What you have to do » Copy the rows below word for word, beginning with the line that contains "I want to click on Vikram, so" and ending with the line that contains "center [311, 295].", with both of those lines included.

──────── Exercise material ────────

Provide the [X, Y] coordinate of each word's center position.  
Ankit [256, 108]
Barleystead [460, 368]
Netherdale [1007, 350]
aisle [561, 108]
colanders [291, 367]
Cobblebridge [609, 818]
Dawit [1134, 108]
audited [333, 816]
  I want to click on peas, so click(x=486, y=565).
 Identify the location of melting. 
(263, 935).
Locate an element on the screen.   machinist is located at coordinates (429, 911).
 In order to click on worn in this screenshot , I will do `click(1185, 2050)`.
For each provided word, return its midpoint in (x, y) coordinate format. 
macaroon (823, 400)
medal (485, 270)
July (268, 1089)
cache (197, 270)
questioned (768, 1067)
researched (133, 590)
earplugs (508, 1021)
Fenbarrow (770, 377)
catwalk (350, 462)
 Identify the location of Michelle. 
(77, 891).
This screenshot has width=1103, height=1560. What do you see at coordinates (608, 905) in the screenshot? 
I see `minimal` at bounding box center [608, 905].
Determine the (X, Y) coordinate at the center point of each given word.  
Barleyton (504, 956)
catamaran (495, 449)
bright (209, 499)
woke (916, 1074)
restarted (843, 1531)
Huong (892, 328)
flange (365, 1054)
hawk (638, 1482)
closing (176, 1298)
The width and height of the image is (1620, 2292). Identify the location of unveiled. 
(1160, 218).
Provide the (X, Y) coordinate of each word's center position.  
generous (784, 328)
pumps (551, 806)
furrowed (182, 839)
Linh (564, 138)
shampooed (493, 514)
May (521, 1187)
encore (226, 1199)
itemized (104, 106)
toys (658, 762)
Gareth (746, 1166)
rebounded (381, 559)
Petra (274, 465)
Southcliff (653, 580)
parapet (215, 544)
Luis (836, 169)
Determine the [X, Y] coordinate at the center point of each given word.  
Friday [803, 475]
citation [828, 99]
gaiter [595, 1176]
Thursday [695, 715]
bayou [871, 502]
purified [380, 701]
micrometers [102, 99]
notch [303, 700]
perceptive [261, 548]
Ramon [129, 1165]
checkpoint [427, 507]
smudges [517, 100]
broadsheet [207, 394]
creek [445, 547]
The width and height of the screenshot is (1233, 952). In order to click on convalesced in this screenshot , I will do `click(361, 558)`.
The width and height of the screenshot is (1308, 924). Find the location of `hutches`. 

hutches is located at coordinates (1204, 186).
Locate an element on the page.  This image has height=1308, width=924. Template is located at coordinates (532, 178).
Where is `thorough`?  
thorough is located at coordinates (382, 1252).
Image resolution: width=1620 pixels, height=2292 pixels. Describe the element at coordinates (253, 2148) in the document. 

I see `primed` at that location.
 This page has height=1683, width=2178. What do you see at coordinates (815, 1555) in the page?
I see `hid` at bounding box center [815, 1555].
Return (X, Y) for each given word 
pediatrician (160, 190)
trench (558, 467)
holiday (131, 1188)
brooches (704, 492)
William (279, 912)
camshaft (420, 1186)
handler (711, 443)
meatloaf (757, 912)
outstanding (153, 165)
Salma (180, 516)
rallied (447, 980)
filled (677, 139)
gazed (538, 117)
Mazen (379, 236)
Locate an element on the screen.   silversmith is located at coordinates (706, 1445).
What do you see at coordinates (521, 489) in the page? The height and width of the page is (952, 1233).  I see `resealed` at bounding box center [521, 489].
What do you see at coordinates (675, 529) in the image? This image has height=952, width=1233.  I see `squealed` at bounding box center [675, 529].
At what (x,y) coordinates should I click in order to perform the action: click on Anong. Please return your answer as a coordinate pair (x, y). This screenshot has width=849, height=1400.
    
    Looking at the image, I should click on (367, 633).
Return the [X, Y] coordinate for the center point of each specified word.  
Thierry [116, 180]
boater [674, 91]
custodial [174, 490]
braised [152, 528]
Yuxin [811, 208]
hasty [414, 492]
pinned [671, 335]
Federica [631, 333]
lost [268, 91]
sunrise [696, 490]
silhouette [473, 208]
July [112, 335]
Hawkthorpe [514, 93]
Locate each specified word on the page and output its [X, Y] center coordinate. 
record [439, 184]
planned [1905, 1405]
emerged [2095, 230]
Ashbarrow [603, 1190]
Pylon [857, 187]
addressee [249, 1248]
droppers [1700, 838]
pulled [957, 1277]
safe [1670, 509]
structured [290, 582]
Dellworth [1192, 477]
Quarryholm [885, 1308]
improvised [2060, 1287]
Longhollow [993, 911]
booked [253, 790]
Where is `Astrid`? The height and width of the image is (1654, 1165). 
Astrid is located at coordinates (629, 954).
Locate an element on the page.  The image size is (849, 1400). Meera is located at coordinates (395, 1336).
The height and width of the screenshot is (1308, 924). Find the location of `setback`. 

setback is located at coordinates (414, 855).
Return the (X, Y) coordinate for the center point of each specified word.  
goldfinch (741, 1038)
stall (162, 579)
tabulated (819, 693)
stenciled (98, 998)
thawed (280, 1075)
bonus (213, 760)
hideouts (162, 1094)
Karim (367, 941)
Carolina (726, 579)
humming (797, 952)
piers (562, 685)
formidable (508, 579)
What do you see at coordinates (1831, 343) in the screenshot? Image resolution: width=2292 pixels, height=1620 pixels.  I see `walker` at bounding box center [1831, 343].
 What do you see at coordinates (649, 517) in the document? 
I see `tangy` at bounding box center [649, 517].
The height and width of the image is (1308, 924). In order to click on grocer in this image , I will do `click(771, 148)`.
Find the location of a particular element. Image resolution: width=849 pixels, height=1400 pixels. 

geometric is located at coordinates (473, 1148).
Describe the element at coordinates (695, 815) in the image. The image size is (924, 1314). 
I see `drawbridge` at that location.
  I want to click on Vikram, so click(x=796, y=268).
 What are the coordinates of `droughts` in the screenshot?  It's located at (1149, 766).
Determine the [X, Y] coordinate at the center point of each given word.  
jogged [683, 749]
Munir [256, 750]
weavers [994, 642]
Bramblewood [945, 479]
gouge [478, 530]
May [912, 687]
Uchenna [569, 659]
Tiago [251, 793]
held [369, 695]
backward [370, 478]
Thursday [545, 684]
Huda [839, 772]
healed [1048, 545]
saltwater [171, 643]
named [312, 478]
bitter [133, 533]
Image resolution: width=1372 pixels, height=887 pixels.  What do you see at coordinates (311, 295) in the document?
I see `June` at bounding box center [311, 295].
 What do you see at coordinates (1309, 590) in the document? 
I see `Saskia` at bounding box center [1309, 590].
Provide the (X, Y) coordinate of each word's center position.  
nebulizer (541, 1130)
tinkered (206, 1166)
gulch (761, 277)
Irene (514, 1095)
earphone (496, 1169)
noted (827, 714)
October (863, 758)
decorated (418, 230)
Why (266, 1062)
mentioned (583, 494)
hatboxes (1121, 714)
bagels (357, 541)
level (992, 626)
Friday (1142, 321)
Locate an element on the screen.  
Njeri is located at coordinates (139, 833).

────────

Correct result »
  I want to click on Vikram, so click(x=796, y=268).
 What are the coordinates of `droughts` in the screenshot?  It's located at (1149, 766).
Determine the [X, Y] coordinate at the center point of each given word.  
jogged [683, 749]
Munir [256, 750]
weavers [994, 642]
Bramblewood [945, 479]
gouge [478, 530]
May [912, 687]
Uchenna [569, 659]
Tiago [251, 793]
held [369, 695]
backward [370, 478]
Thursday [545, 684]
Huda [839, 772]
healed [1048, 545]
saltwater [171, 643]
named [312, 478]
bitter [133, 533]
Image resolution: width=1372 pixels, height=887 pixels.  What do you see at coordinates (311, 295) in the document?
I see `June` at bounding box center [311, 295].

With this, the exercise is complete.